[Scene change data]
=== Begin Enclosure ===

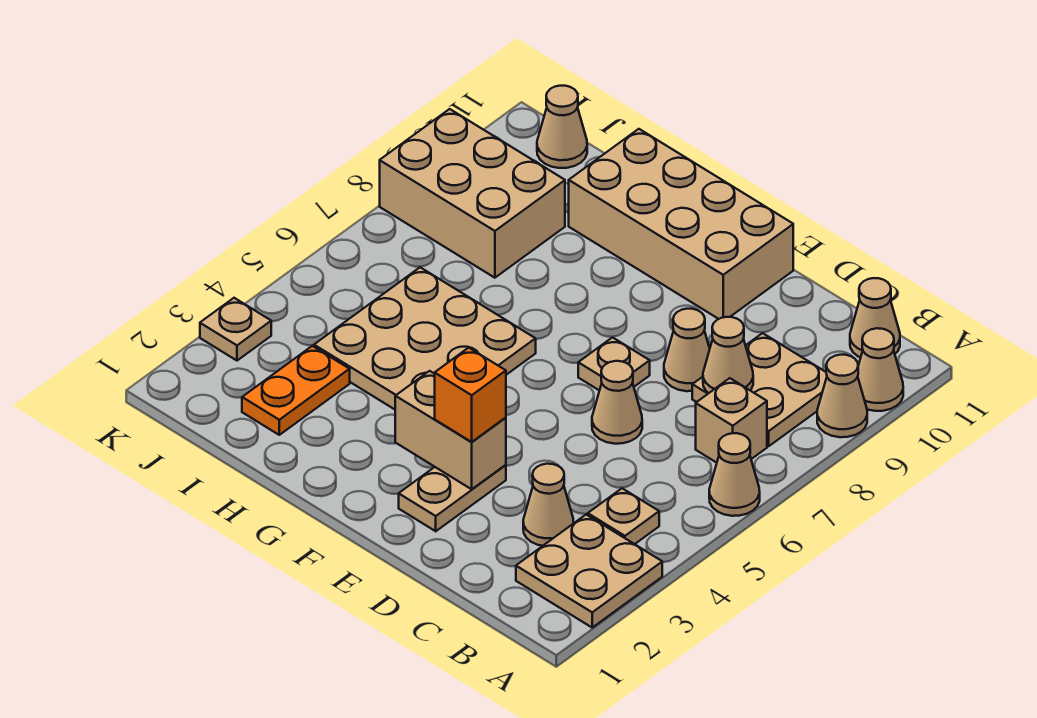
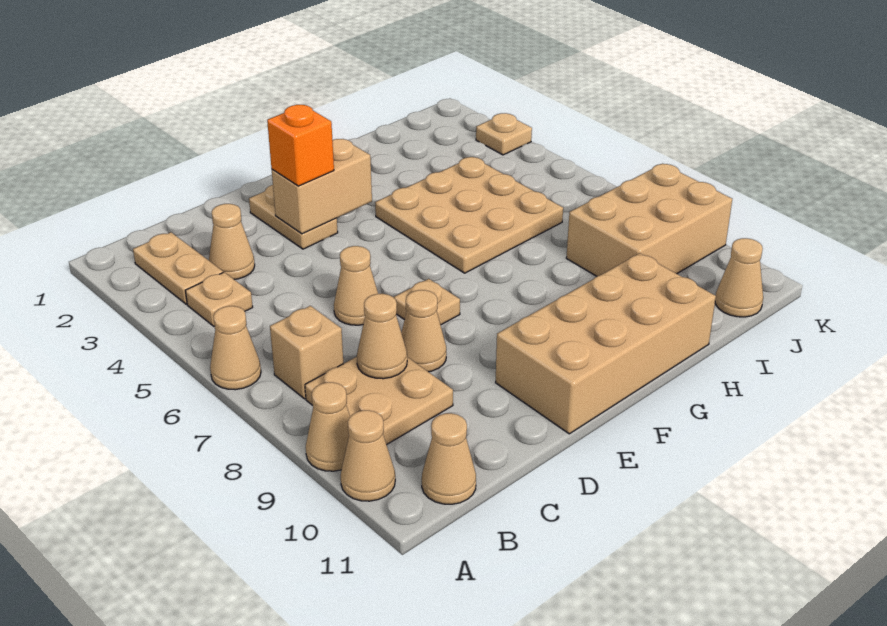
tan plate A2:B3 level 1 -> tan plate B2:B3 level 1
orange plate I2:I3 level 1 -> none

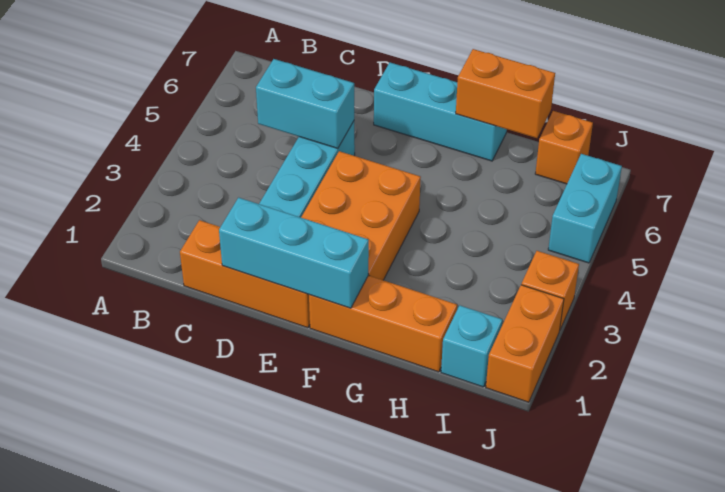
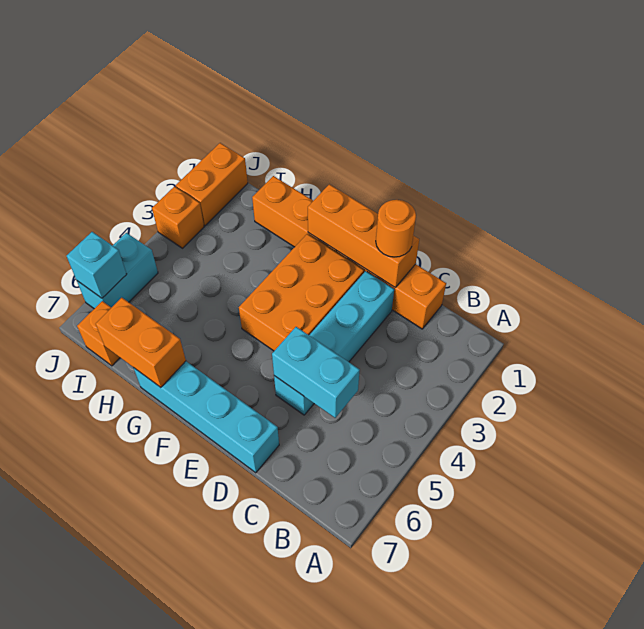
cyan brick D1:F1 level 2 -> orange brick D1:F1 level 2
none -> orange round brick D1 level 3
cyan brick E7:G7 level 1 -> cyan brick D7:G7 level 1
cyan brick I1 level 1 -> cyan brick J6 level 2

=== End Enclosure ===

[Problem]
Only the lines of the data holding the string "plate" are wanted; copy each of them.

[Answer section]
tan plate A2:B3 level 1 -> tan plate B2:B3 level 1
orange plate I2:I3 level 1 -> none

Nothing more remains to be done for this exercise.